▶ **Exercise details**
Reproduce every one of the lines below verbatim, omitting the picture markers.

▬▬▬

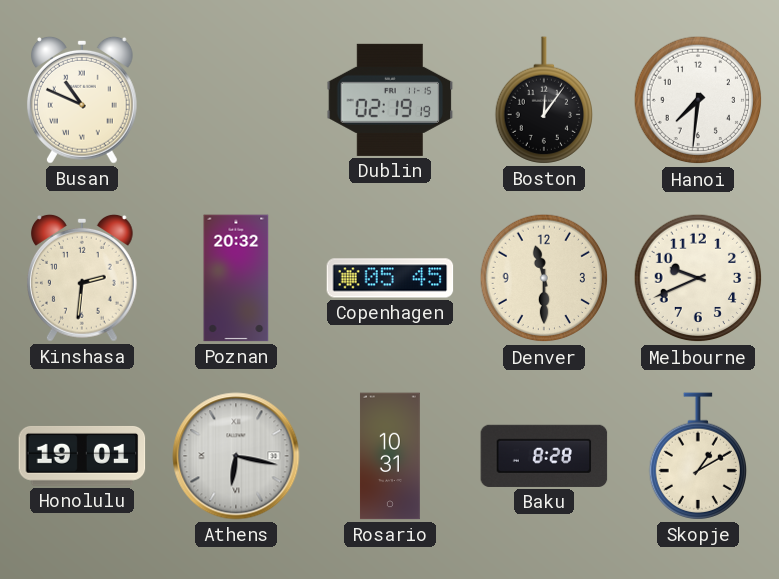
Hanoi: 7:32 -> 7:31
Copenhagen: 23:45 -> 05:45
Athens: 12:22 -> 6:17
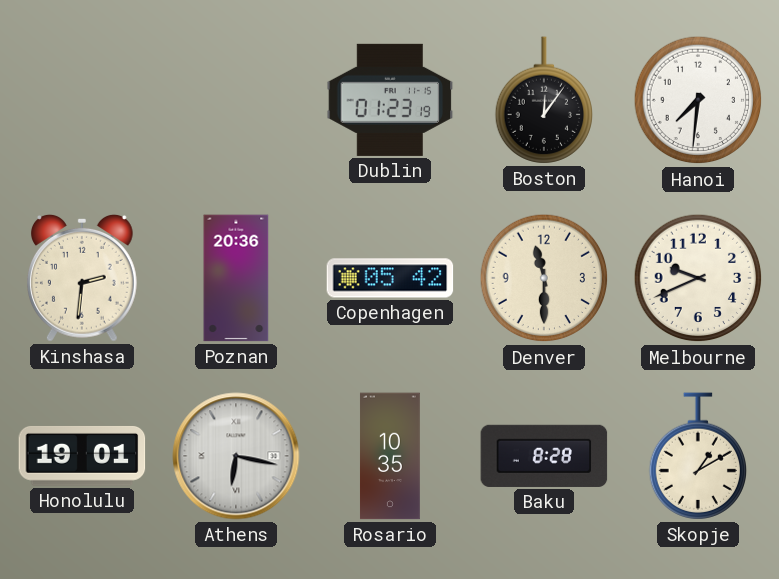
Busan: 10:49 -> none
Dublin: 02:19 -> 01:23
Poznan: 20:32 -> 20:36
Copenhagen: 05:45 -> 05:42
Rosario: 10:31 -> 10:35
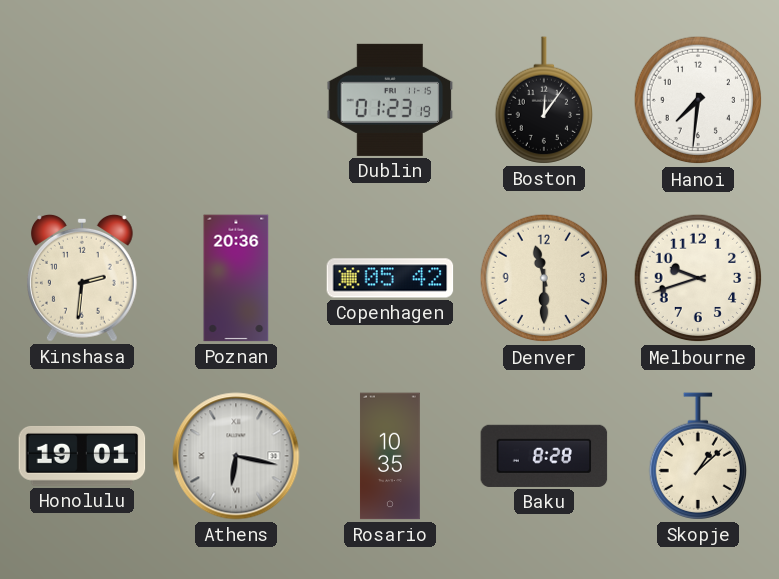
Melbourne: 9:41 -> 9:42
Skopje: 1:10 -> 1:08
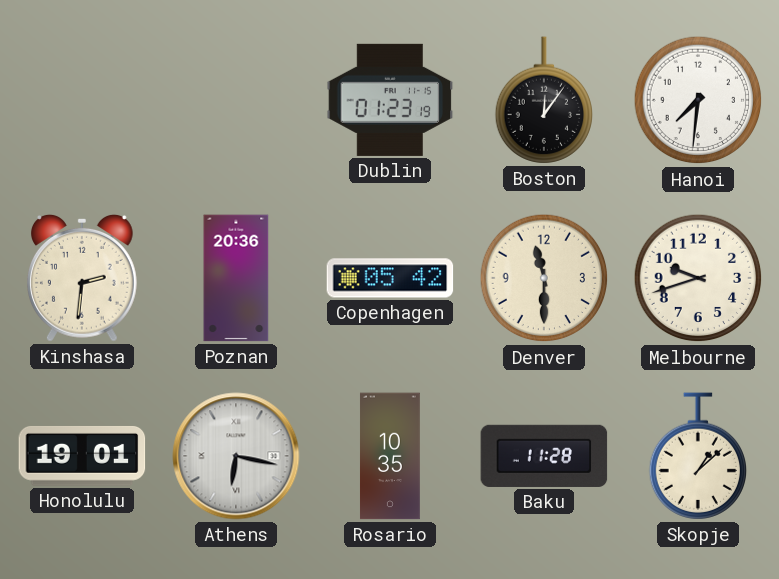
Baku: 8:28 -> 11:28
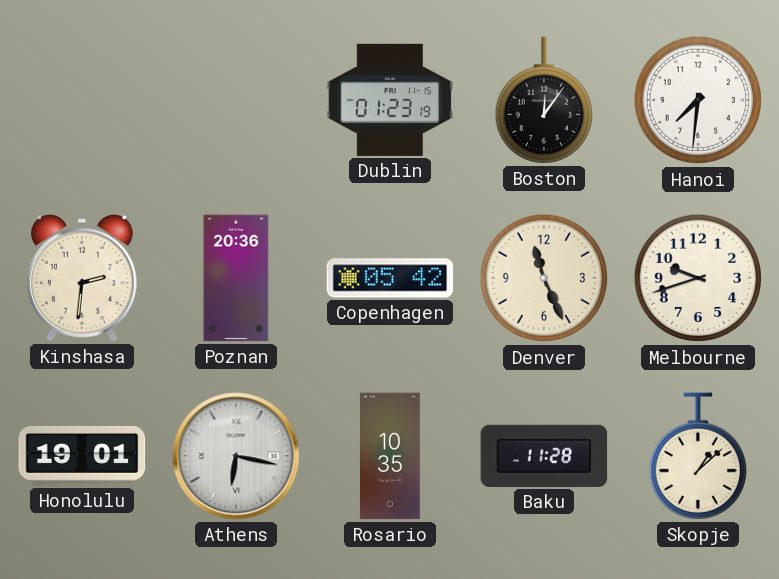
Denver: 11:30 -> 11:26
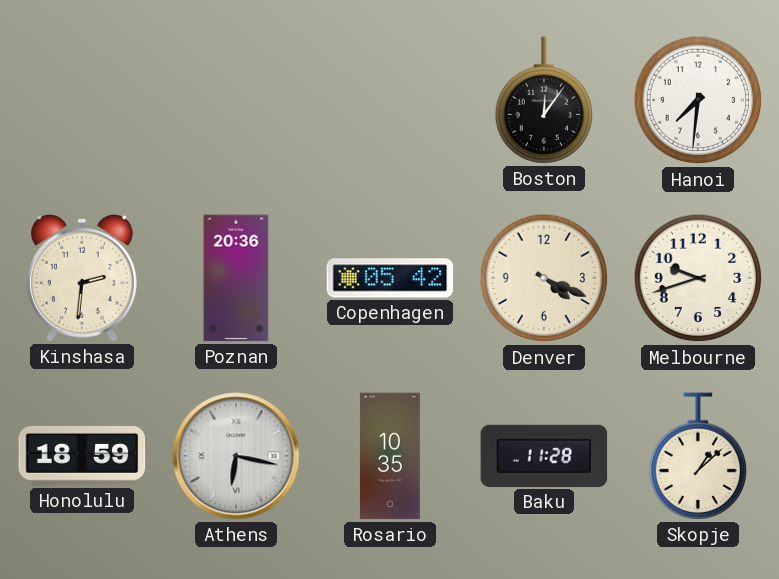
Dublin: 01:23 -> none
Denver: 11:26 -> 4:19
Honolulu: 19:01 -> 18:59
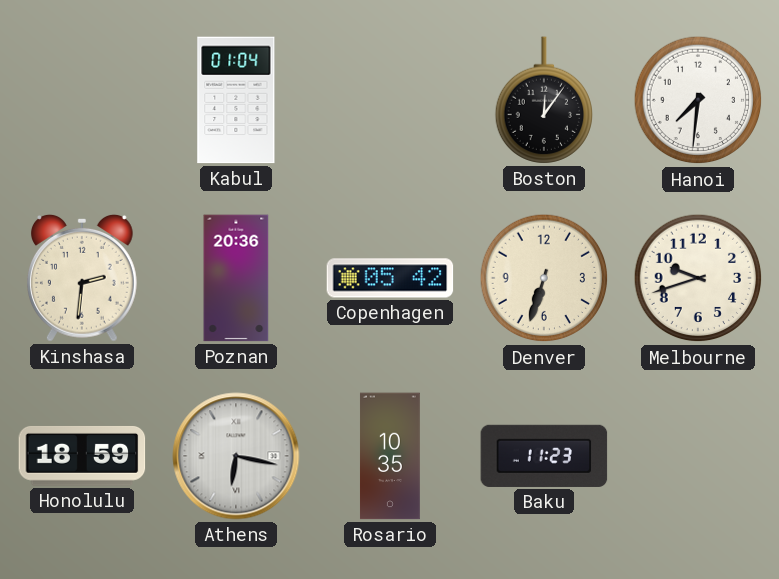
Kabul: none -> 01:04
Denver: 4:19 -> 6:33
Baku: 11:28 -> 11:23
Skopje: 1:08 -> none
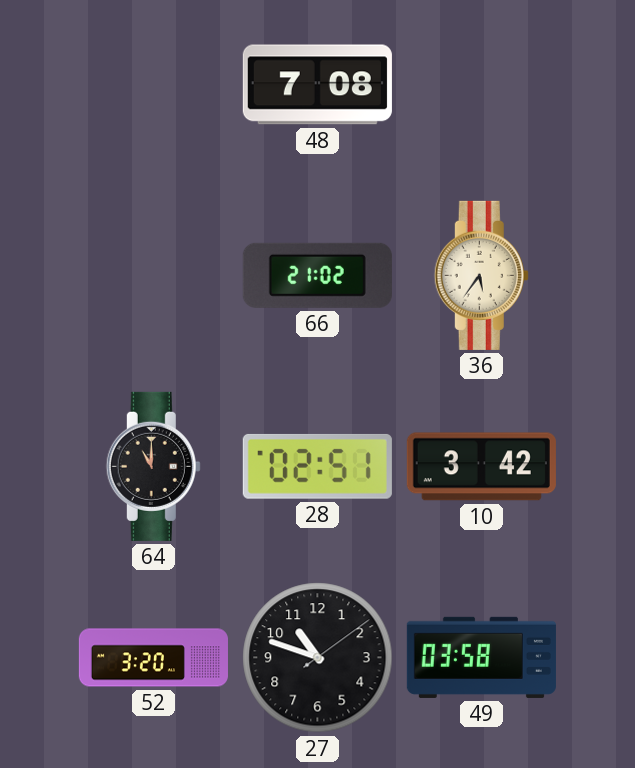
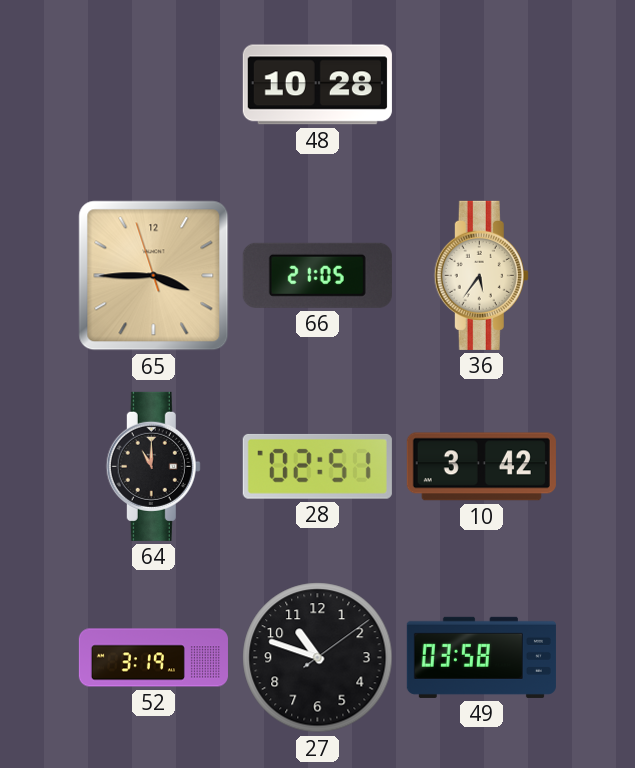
48: 7:08 -> 10:28
65: none -> 3:44
66: 21:02 -> 21:05
52: 3:20 -> 3:19
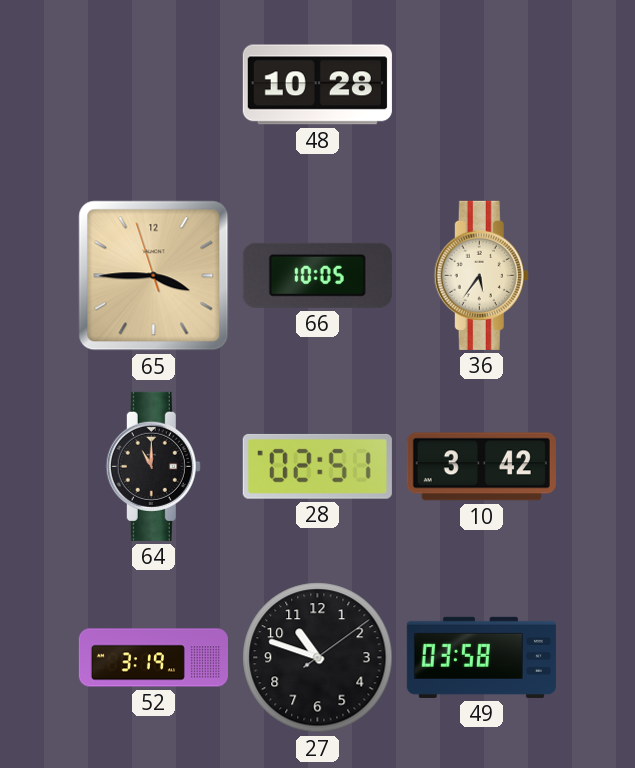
66: 21:05 -> 10:05
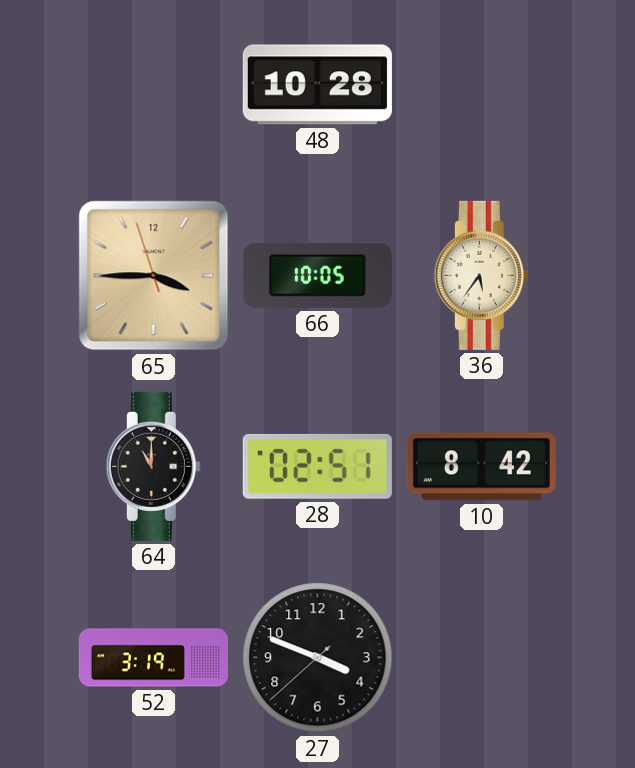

▬▬▬

▶ **Answer to this exercise**
Hanoi: 7:32 -> 7:31
Copenhagen: 23:45 -> 05:45
Athens: 12:22 -> 6:17
Busan: 10:49 -> none
Dublin: 02:19 -> 01:23
Poznan: 20:32 -> 20:36
Copenhagen: 05:45 -> 05:42
Rosario: 10:31 -> 10:35
Melbourne: 9:41 -> 9:42
Skopje: 1:10 -> 1:08
Baku: 8:28 -> 11:28
Denver: 11:30 -> 11:26
Dublin: 01:23 -> none
Denver: 11:26 -> 4:19
Honolulu: 19:01 -> 18:59
Kabul: none -> 01:04
Denver: 4:19 -> 6:33
Baku: 11:28 -> 11:23
Skopje: 1:08 -> none
48: 7:08 -> 10:28
65: none -> 3:44
66: 21:02 -> 21:05
52: 3:20 -> 3:19
66: 21:05 -> 10:05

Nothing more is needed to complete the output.